### MATERIAL FOR THIS EXERCISE
===============

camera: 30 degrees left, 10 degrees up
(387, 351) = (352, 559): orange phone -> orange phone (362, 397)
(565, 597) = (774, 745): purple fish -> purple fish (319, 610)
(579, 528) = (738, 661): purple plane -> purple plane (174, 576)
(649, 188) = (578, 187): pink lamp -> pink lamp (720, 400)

===============

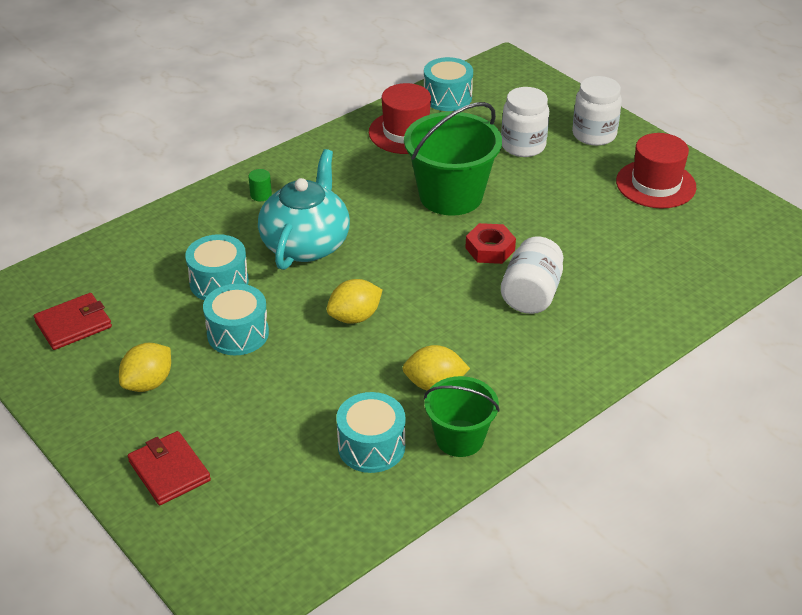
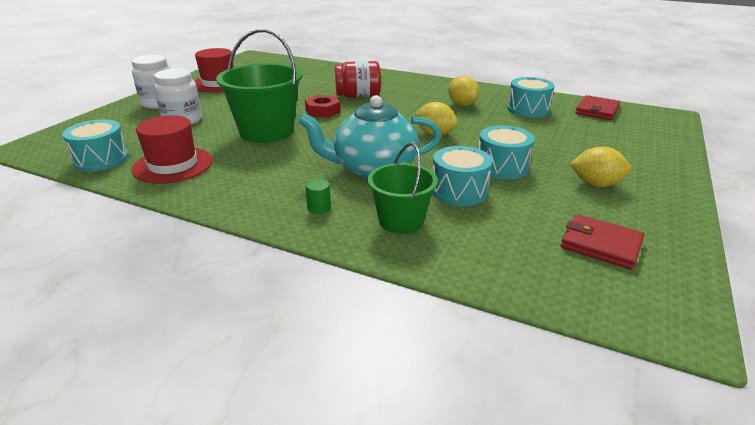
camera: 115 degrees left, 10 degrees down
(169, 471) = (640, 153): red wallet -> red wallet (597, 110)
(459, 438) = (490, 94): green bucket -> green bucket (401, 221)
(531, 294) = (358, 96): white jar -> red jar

===============

### EXERCISE PROMPT
Give back exactly the lines of the listing above that run from the line with "(459, 438) = (490, 94): green" to the line with "(531, 294) = (358, 96): white jar -> red jar", inclusive.

### OUTPUT OF THE EXERCISE
(459, 438) = (490, 94): green bucket -> green bucket (401, 221)
(531, 294) = (358, 96): white jar -> red jar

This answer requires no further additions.